- [YOUR TASK] Only the lines with "vase" in them need to be copied from the listing.

- [INFORMATION SHOWN]

++++++

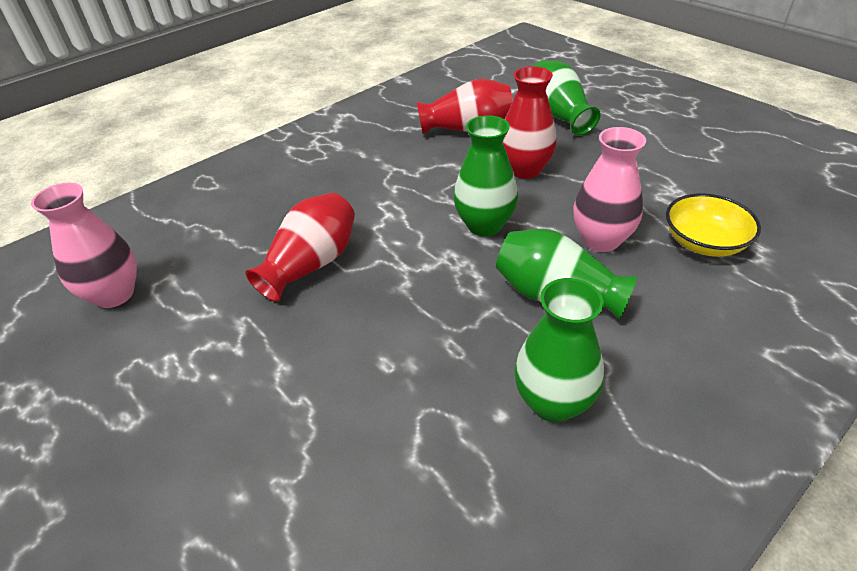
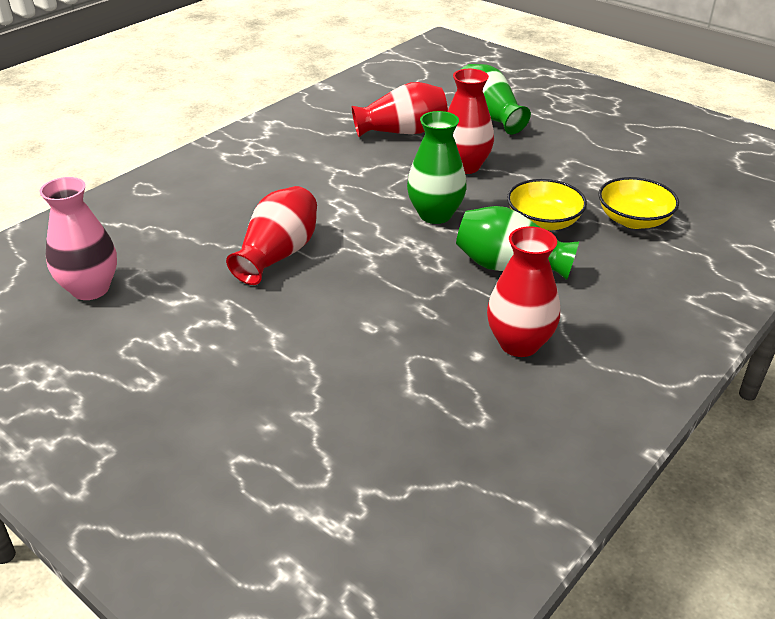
camera: 10 degrees left, 5 degrees down
(553, 402) = (519, 344): green vase -> red vase
(601, 240) = (543, 222): pink vase -> yellow bowl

++++++

- [RESPONSE FOR THIS EXERCISE]
(553, 402) = (519, 344): green vase -> red vase
(601, 240) = (543, 222): pink vase -> yellow bowl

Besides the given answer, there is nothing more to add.